- TO DO
Under this line are the records; write out word for word the part that begins at the line containing "workbench: (71, 267)" and ends at the line containing "row of seats: (527, 855)", and no more.
++++++++++
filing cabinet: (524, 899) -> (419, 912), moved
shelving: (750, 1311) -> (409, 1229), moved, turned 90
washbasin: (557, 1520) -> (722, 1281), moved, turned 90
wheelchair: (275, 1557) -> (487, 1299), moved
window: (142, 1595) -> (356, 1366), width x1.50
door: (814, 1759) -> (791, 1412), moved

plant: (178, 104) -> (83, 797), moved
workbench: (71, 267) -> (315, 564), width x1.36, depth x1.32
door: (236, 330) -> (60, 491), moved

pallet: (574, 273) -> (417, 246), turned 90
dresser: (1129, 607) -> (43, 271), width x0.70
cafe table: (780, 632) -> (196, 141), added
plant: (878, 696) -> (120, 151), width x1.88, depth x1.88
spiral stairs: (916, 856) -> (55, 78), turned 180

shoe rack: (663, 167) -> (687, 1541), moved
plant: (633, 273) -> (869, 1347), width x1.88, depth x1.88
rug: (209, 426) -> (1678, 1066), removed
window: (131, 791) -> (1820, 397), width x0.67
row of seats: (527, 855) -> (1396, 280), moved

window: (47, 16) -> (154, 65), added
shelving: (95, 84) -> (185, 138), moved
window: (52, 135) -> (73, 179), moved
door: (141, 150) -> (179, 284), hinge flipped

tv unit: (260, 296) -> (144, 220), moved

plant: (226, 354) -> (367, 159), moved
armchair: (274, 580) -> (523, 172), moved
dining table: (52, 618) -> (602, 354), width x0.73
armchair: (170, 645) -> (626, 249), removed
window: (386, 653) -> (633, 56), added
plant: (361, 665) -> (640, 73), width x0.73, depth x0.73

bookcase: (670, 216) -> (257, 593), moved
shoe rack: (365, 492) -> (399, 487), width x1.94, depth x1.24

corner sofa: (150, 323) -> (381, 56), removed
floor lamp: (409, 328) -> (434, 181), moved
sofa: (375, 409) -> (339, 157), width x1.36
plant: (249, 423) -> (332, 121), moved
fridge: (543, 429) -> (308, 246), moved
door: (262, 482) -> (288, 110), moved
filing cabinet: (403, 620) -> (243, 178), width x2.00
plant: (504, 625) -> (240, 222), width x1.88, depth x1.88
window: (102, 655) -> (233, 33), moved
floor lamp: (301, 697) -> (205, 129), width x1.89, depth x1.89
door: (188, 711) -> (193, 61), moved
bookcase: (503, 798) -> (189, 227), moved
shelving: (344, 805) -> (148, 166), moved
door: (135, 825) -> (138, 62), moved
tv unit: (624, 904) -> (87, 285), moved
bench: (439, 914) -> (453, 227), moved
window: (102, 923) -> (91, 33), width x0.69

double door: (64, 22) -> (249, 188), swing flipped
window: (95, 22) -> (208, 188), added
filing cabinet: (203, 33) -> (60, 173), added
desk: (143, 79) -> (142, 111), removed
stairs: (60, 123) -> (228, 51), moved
++++++++++
- EXERCISE OUTPUT
workbench: (71, 267) -> (315, 564), width x1.36, depth x1.32
door: (236, 330) -> (60, 491), moved

pallet: (574, 273) -> (417, 246), turned 90
dresser: (1129, 607) -> (43, 271), width x0.70
cafe table: (780, 632) -> (196, 141), added
plant: (878, 696) -> (120, 151), width x1.88, depth x1.88
spiral stairs: (916, 856) -> (55, 78), turned 180

shoe rack: (663, 167) -> (687, 1541), moved
plant: (633, 273) -> (869, 1347), width x1.88, depth x1.88
rug: (209, 426) -> (1678, 1066), removed
window: (131, 791) -> (1820, 397), width x0.67
row of seats: (527, 855) -> (1396, 280), moved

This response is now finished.